··· GIVEN ENTRIES ···

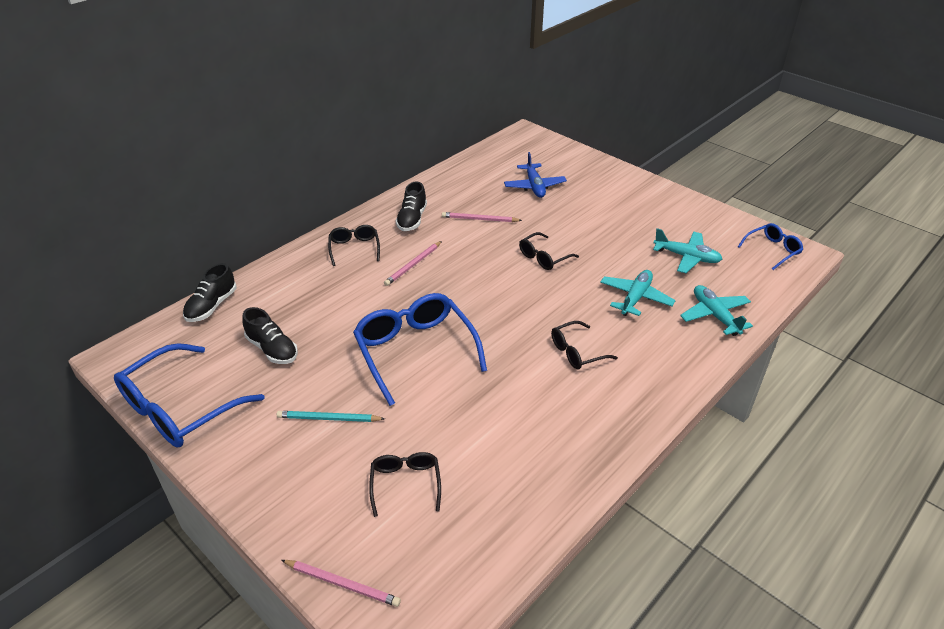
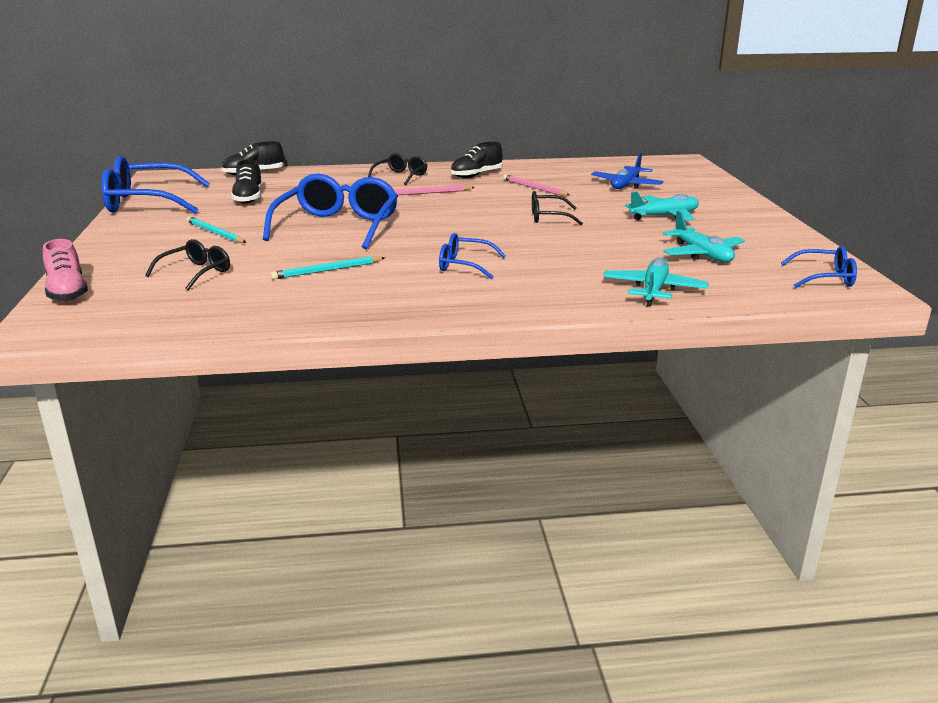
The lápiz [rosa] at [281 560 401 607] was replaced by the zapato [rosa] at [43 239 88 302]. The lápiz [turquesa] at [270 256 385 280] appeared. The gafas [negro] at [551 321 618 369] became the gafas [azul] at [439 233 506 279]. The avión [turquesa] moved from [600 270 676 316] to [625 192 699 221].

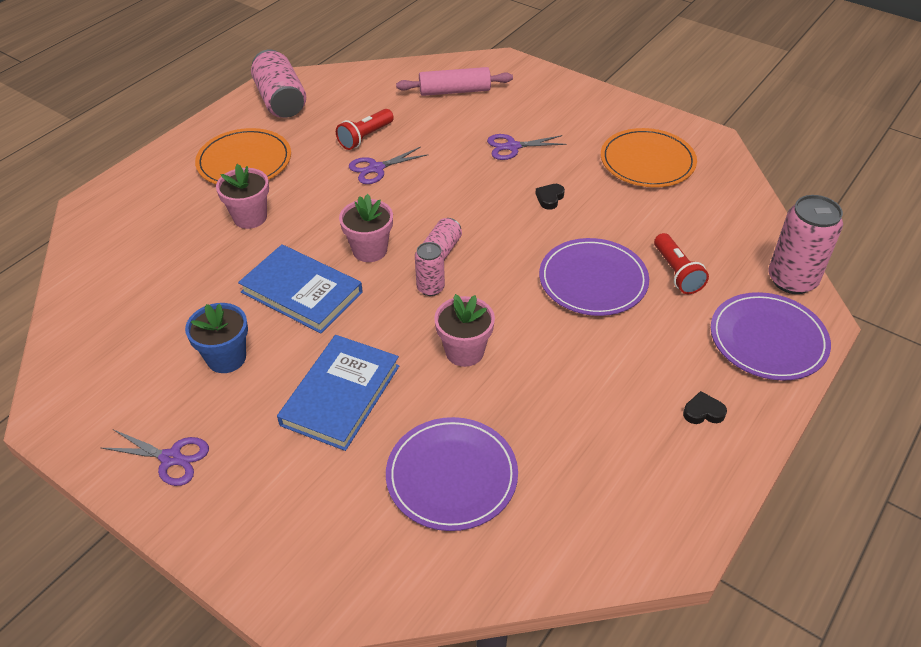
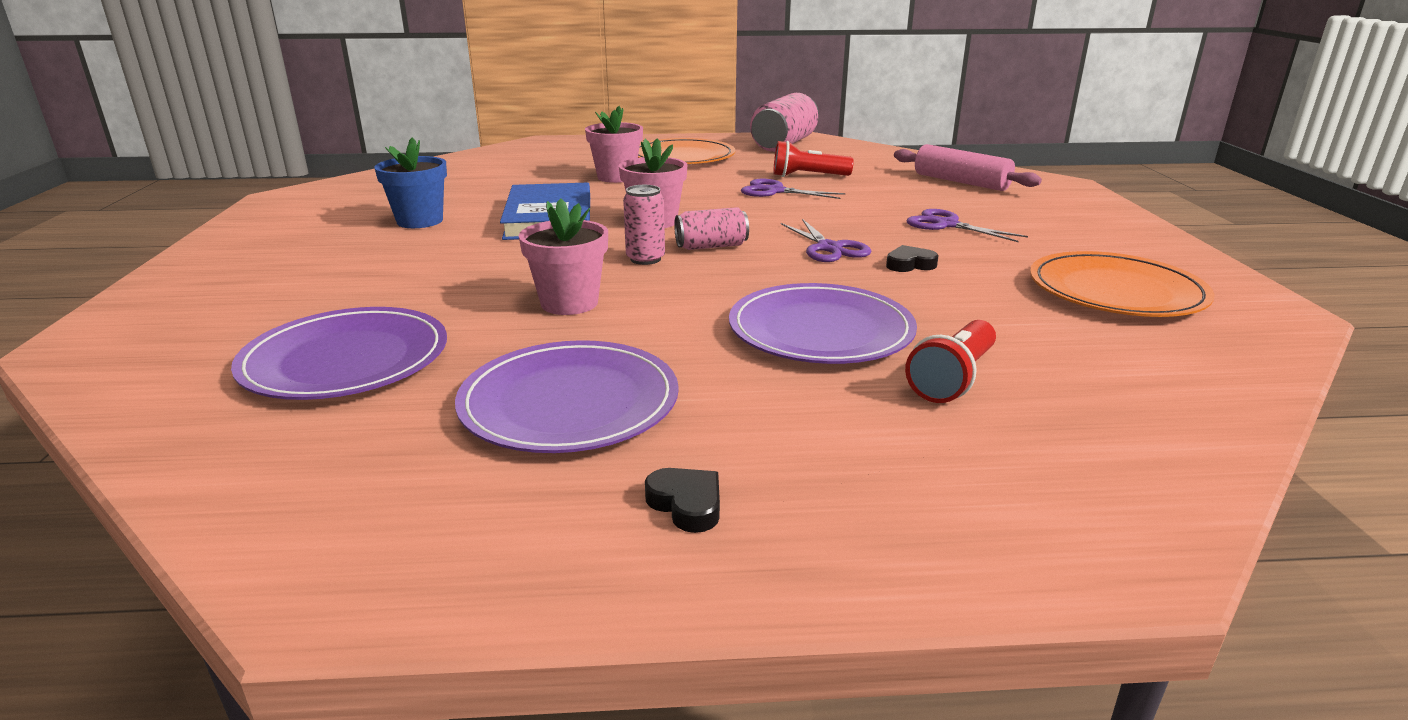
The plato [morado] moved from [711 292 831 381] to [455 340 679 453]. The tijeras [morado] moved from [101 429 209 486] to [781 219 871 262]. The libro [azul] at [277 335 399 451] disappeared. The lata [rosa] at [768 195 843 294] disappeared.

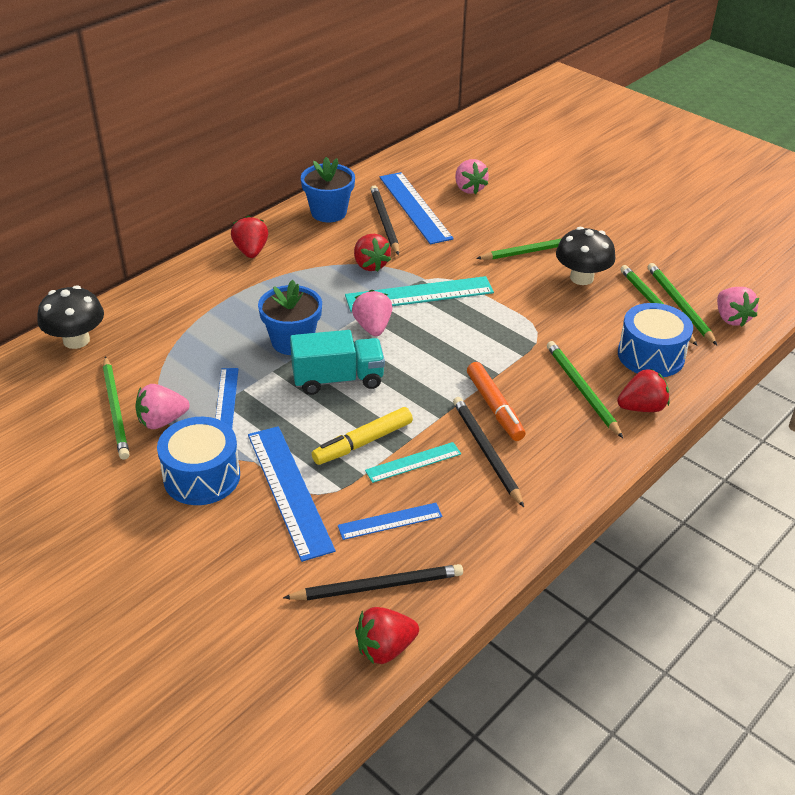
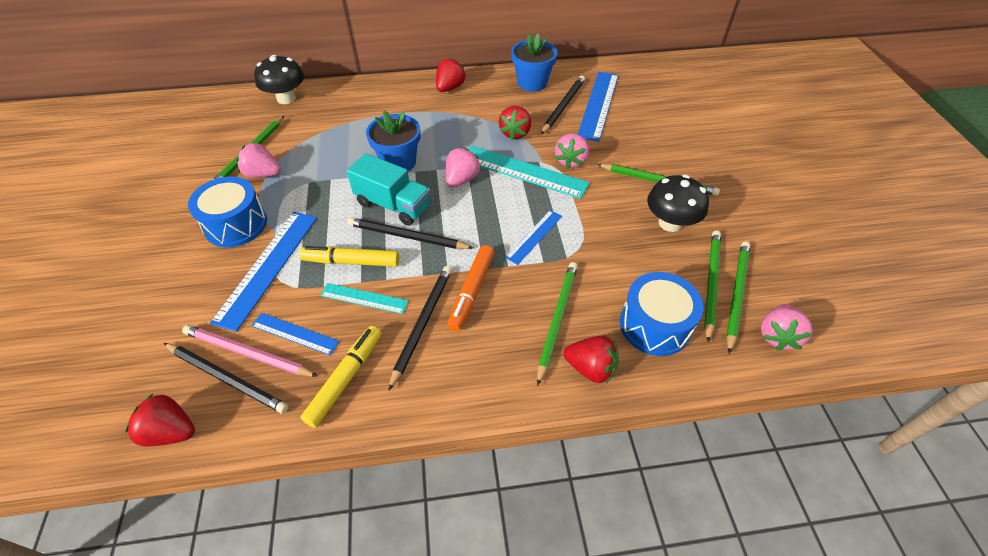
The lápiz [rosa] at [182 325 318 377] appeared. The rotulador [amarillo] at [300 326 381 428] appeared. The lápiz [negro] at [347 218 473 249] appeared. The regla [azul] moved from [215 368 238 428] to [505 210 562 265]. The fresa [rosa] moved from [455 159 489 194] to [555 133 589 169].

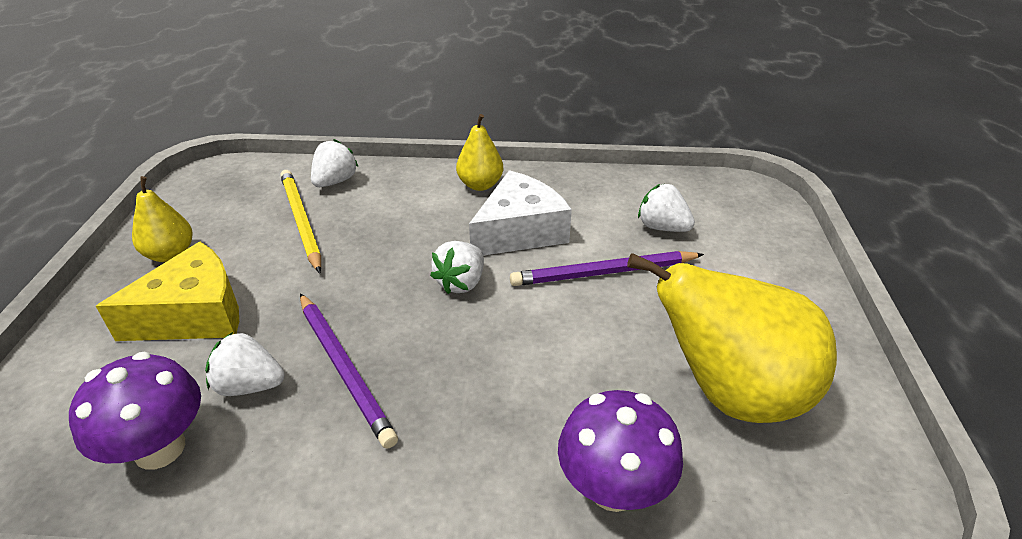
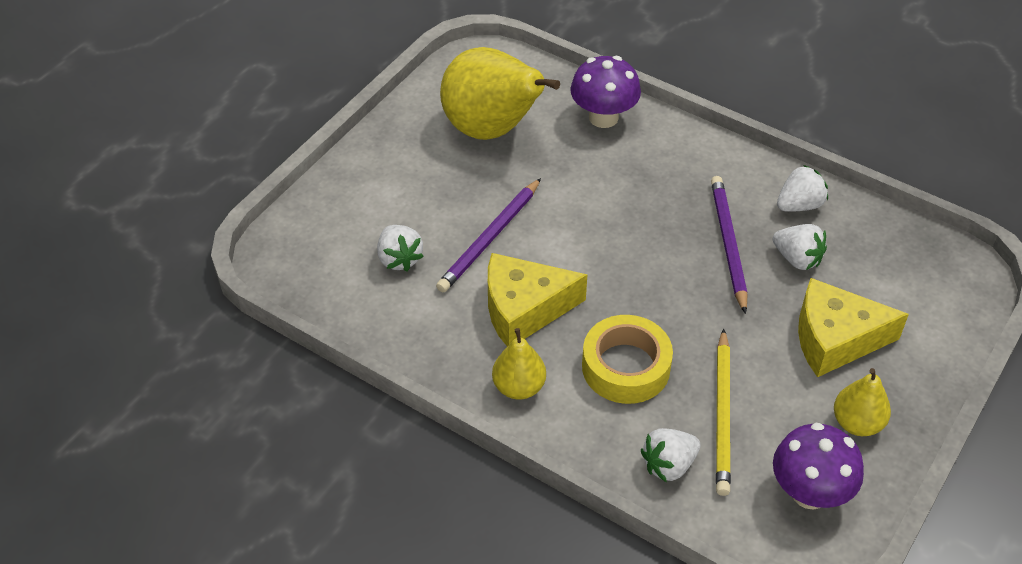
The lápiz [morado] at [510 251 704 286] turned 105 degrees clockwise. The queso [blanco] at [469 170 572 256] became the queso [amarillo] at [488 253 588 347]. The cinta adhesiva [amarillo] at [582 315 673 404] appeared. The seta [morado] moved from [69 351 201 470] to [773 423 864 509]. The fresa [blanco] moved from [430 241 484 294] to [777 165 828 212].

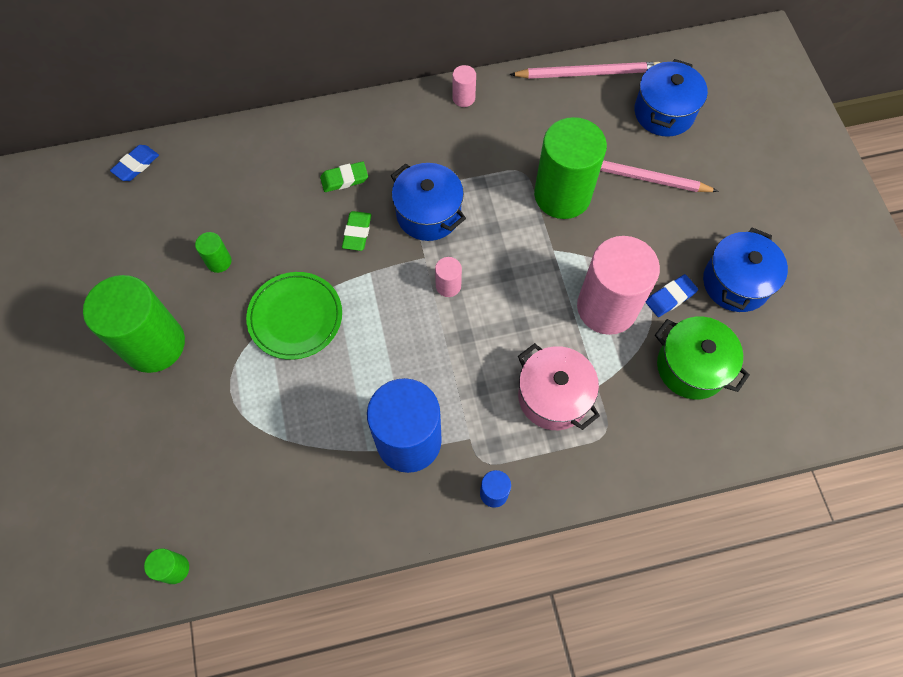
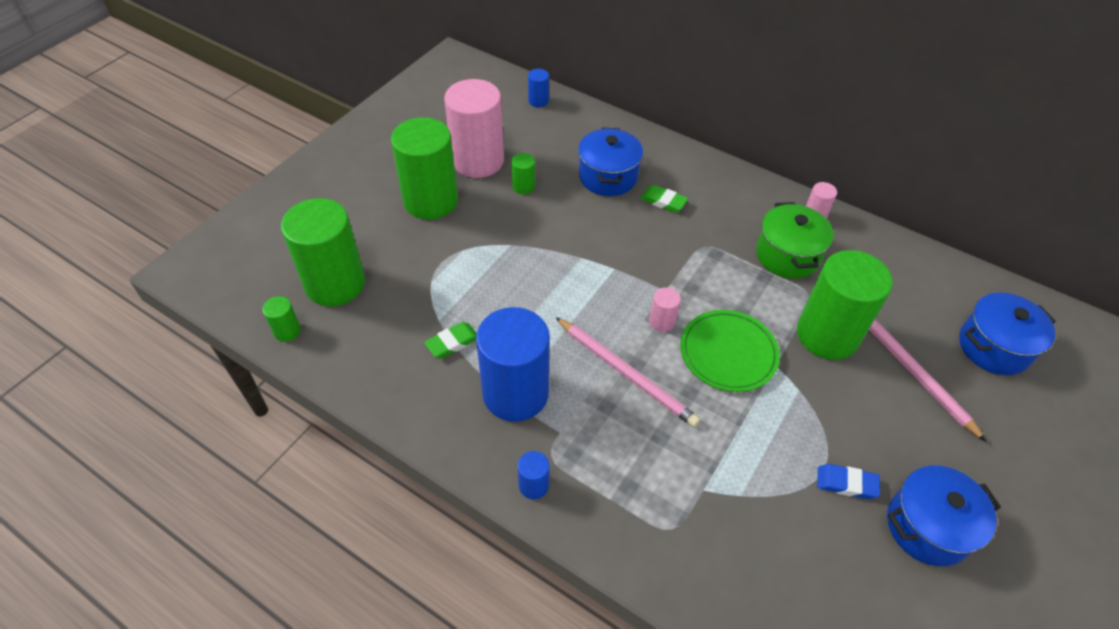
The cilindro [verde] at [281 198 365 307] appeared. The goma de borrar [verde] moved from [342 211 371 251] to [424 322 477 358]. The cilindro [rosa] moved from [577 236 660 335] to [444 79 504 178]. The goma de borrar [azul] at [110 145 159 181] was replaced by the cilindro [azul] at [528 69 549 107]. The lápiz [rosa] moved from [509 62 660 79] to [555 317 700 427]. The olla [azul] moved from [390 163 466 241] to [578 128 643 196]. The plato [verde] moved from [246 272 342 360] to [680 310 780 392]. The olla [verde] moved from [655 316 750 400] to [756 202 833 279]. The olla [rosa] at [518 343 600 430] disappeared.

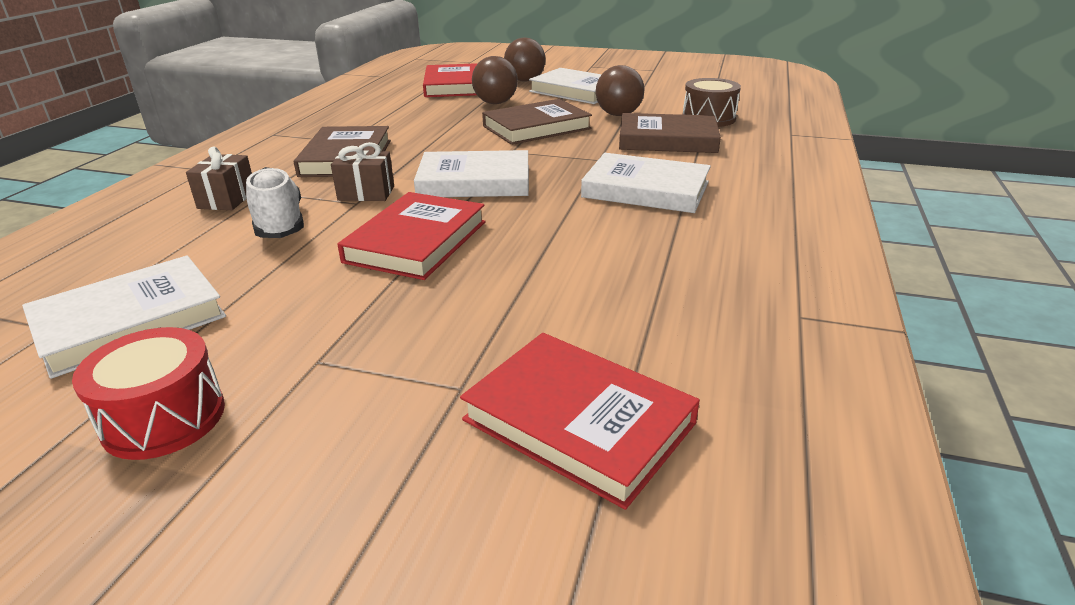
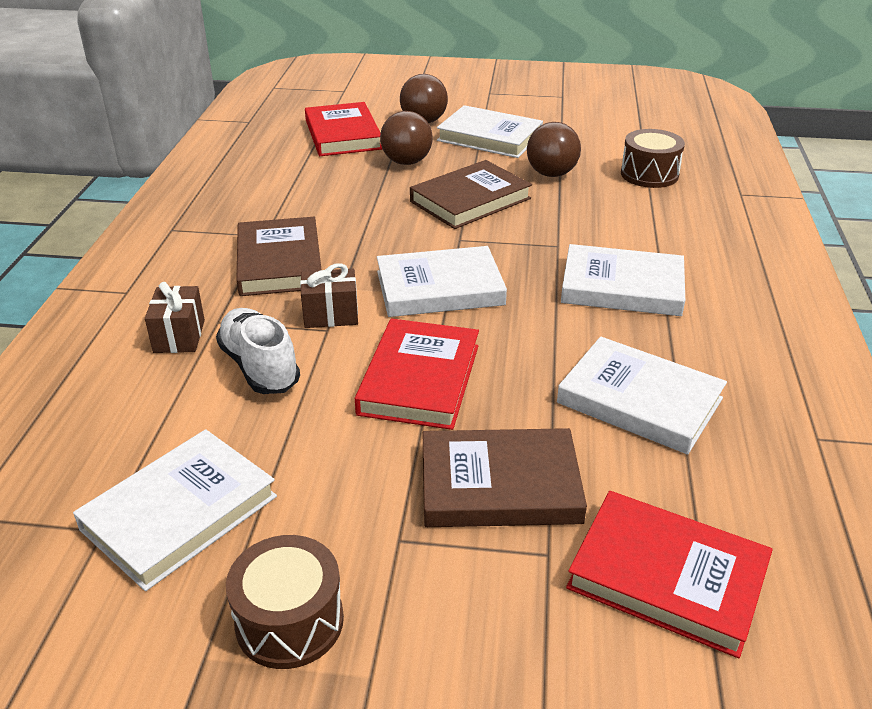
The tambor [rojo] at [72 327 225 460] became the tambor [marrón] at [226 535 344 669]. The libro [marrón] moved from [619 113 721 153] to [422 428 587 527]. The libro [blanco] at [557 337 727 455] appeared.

···

■ DIRECTIONS FOR THIS TASK
Exact copy, pictures excluded: restate every record above word for word.

■ EXERCISE ANSWER
The lápiz [rosa] at [281 560 401 607] was replaced by the zapato [rosa] at [43 239 88 302]. The lápiz [turquesa] at [270 256 385 280] appeared. The gafas [negro] at [551 321 618 369] became the gafas [azul] at [439 233 506 279]. The avión [turquesa] moved from [600 270 676 316] to [625 192 699 221].

The plato [morado] moved from [711 292 831 381] to [455 340 679 453]. The tijeras [morado] moved from [101 429 209 486] to [781 219 871 262]. The libro [azul] at [277 335 399 451] disappeared. The lata [rosa] at [768 195 843 294] disappeared.

The lápiz [rosa] at [182 325 318 377] appeared. The rotulador [amarillo] at [300 326 381 428] appeared. The lápiz [negro] at [347 218 473 249] appeared. The regla [azul] moved from [215 368 238 428] to [505 210 562 265]. The fresa [rosa] moved from [455 159 489 194] to [555 133 589 169].

The lápiz [morado] at [510 251 704 286] turned 105 degrees clockwise. The queso [blanco] at [469 170 572 256] became the queso [amarillo] at [488 253 588 347]. The cinta adhesiva [amarillo] at [582 315 673 404] appeared. The seta [morado] moved from [69 351 201 470] to [773 423 864 509]. The fresa [blanco] moved from [430 241 484 294] to [777 165 828 212].

The cilindro [verde] at [281 198 365 307] appeared. The goma de borrar [verde] moved from [342 211 371 251] to [424 322 477 358]. The cilindro [rosa] moved from [577 236 660 335] to [444 79 504 178]. The goma de borrar [azul] at [110 145 159 181] was replaced by the cilindro [azul] at [528 69 549 107]. The lápiz [rosa] moved from [509 62 660 79] to [555 317 700 427]. The olla [azul] moved from [390 163 466 241] to [578 128 643 196]. The plato [verde] moved from [246 272 342 360] to [680 310 780 392]. The olla [verde] moved from [655 316 750 400] to [756 202 833 279]. The olla [rosa] at [518 343 600 430] disappeared.

The tambor [rojo] at [72 327 225 460] became the tambor [marrón] at [226 535 344 669]. The libro [marrón] moved from [619 113 721 153] to [422 428 587 527]. The libro [blanco] at [557 337 727 455] appeared.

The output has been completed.